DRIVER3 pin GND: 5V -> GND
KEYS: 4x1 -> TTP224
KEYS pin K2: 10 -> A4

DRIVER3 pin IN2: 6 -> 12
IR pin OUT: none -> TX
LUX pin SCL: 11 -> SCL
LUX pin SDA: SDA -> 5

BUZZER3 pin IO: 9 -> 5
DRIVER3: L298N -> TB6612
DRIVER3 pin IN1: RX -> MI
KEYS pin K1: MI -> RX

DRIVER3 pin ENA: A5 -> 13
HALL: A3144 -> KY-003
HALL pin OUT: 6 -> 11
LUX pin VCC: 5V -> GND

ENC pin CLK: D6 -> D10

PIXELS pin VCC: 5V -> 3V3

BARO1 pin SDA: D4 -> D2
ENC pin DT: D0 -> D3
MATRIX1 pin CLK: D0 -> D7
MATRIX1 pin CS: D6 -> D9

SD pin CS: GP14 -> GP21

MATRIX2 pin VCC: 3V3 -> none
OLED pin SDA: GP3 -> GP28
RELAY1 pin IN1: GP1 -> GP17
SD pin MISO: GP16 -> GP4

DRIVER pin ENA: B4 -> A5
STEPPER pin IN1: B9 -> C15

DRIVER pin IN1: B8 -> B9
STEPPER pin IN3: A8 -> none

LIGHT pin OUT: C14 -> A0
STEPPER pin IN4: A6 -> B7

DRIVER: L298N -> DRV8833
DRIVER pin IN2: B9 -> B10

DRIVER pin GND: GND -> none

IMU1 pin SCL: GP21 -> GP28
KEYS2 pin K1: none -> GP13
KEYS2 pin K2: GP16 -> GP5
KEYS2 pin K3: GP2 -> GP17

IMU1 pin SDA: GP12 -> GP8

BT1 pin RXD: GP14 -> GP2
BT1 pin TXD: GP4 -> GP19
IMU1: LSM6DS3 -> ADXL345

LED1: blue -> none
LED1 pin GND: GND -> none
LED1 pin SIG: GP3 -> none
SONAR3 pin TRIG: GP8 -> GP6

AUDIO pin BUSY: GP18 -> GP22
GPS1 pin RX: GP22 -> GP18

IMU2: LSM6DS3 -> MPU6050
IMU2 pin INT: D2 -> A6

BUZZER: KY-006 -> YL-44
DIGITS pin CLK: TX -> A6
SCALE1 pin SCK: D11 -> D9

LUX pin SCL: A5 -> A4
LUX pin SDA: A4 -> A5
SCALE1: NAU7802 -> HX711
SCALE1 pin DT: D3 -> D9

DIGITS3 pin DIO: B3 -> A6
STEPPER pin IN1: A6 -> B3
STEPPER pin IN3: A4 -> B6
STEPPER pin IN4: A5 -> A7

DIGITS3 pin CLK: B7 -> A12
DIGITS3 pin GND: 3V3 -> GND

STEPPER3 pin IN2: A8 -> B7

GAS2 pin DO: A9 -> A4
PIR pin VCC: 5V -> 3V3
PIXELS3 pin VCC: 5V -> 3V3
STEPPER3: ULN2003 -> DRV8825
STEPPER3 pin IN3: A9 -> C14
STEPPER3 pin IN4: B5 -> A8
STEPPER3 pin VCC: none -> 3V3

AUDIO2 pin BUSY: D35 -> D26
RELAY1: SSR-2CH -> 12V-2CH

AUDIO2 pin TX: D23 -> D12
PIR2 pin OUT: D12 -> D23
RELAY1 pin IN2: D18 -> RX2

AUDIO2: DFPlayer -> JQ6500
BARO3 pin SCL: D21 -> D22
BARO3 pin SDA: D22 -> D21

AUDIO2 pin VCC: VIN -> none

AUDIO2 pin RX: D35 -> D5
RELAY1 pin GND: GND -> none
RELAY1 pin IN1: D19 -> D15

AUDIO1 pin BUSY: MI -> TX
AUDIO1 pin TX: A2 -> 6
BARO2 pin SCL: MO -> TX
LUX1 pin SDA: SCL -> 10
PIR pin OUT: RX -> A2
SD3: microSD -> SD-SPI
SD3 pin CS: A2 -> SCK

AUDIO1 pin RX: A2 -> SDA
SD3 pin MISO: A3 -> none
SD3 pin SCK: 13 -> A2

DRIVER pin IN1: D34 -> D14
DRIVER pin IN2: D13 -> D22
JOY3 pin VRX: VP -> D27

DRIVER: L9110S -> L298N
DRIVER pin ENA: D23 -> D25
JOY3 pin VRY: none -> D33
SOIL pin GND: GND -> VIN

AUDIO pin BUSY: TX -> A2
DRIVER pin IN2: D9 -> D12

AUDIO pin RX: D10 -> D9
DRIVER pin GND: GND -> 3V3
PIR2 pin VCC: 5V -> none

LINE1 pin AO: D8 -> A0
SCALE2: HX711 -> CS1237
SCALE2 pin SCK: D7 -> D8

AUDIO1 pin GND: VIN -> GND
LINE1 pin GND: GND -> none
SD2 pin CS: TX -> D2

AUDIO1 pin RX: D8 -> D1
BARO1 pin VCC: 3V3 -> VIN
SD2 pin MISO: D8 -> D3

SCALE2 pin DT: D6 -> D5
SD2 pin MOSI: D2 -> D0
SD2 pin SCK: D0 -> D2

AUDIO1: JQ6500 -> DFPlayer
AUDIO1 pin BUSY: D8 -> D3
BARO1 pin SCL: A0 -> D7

———

Go through the records above and set each one down exactly, please.

DRIVER3 pin GND: 5V -> GND
KEYS: 4x1 -> TTP224
KEYS pin K2: 10 -> A4

DRIVER3 pin IN2: 6 -> 12
IR pin OUT: none -> TX
LUX pin SCL: 11 -> SCL
LUX pin SDA: SDA -> 5

BUZZER3 pin IO: 9 -> 5
DRIVER3: L298N -> TB6612
DRIVER3 pin IN1: RX -> MI
KEYS pin K1: MI -> RX

DRIVER3 pin ENA: A5 -> 13
HALL: A3144 -> KY-003
HALL pin OUT: 6 -> 11
LUX pin VCC: 5V -> GND

ENC pin CLK: D6 -> D10

PIXELS pin VCC: 5V -> 3V3

BARO1 pin SDA: D4 -> D2
ENC pin DT: D0 -> D3
MATRIX1 pin CLK: D0 -> D7
MATRIX1 pin CS: D6 -> D9

SD pin CS: GP14 -> GP21

MATRIX2 pin VCC: 3V3 -> none
OLED pin SDA: GP3 -> GP28
RELAY1 pin IN1: GP1 -> GP17
SD pin MISO: GP16 -> GP4

DRIVER pin ENA: B4 -> A5
STEPPER pin IN1: B9 -> C15

DRIVER pin IN1: B8 -> B9
STEPPER pin IN3: A8 -> none

LIGHT pin OUT: C14 -> A0
STEPPER pin IN4: A6 -> B7

DRIVER: L298N -> DRV8833
DRIVER pin IN2: B9 -> B10

DRIVER pin GND: GND -> none

IMU1 pin SCL: GP21 -> GP28
KEYS2 pin K1: none -> GP13
KEYS2 pin K2: GP16 -> GP5
KEYS2 pin K3: GP2 -> GP17

IMU1 pin SDA: GP12 -> GP8

BT1 pin RXD: GP14 -> GP2
BT1 pin TXD: GP4 -> GP19
IMU1: LSM6DS3 -> ADXL345

LED1: blue -> none
LED1 pin GND: GND -> none
LED1 pin SIG: GP3 -> none
SONAR3 pin TRIG: GP8 -> GP6

AUDIO pin BUSY: GP18 -> GP22
GPS1 pin RX: GP22 -> GP18

IMU2: LSM6DS3 -> MPU6050
IMU2 pin INT: D2 -> A6

BUZZER: KY-006 -> YL-44
DIGITS pin CLK: TX -> A6
SCALE1 pin SCK: D11 -> D9

LUX pin SCL: A5 -> A4
LUX pin SDA: A4 -> A5
SCALE1: NAU7802 -> HX711
SCALE1 pin DT: D3 -> D9

DIGITS3 pin DIO: B3 -> A6
STEPPER pin IN1: A6 -> B3
STEPPER pin IN3: A4 -> B6
STEPPER pin IN4: A5 -> A7

DIGITS3 pin CLK: B7 -> A12
DIGITS3 pin GND: 3V3 -> GND

STEPPER3 pin IN2: A8 -> B7

GAS2 pin DO: A9 -> A4
PIR pin VCC: 5V -> 3V3
PIXELS3 pin VCC: 5V -> 3V3
STEPPER3: ULN2003 -> DRV8825
STEPPER3 pin IN3: A9 -> C14
STEPPER3 pin IN4: B5 -> A8
STEPPER3 pin VCC: none -> 3V3

AUDIO2 pin BUSY: D35 -> D26
RELAY1: SSR-2CH -> 12V-2CH

AUDIO2 pin TX: D23 -> D12
PIR2 pin OUT: D12 -> D23
RELAY1 pin IN2: D18 -> RX2

AUDIO2: DFPlayer -> JQ6500
BARO3 pin SCL: D21 -> D22
BARO3 pin SDA: D22 -> D21

AUDIO2 pin VCC: VIN -> none

AUDIO2 pin RX: D35 -> D5
RELAY1 pin GND: GND -> none
RELAY1 pin IN1: D19 -> D15

AUDIO1 pin BUSY: MI -> TX
AUDIO1 pin TX: A2 -> 6
BARO2 pin SCL: MO -> TX
LUX1 pin SDA: SCL -> 10
PIR pin OUT: RX -> A2
SD3: microSD -> SD-SPI
SD3 pin CS: A2 -> SCK

AUDIO1 pin RX: A2 -> SDA
SD3 pin MISO: A3 -> none
SD3 pin SCK: 13 -> A2

DRIVER pin IN1: D34 -> D14
DRIVER pin IN2: D13 -> D22
JOY3 pin VRX: VP -> D27

DRIVER: L9110S -> L298N
DRIVER pin ENA: D23 -> D25
JOY3 pin VRY: none -> D33
SOIL pin GND: GND -> VIN

AUDIO pin BUSY: TX -> A2
DRIVER pin IN2: D9 -> D12

AUDIO pin RX: D10 -> D9
DRIVER pin GND: GND -> 3V3
PIR2 pin VCC: 5V -> none

LINE1 pin AO: D8 -> A0
SCALE2: HX711 -> CS1237
SCALE2 pin SCK: D7 -> D8

AUDIO1 pin GND: VIN -> GND
LINE1 pin GND: GND -> none
SD2 pin CS: TX -> D2

AUDIO1 pin RX: D8 -> D1
BARO1 pin VCC: 3V3 -> VIN
SD2 pin MISO: D8 -> D3

SCALE2 pin DT: D6 -> D5
SD2 pin MOSI: D2 -> D0
SD2 pin SCK: D0 -> D2

AUDIO1: JQ6500 -> DFPlayer
AUDIO1 pin BUSY: D8 -> D3
BARO1 pin SCL: A0 -> D7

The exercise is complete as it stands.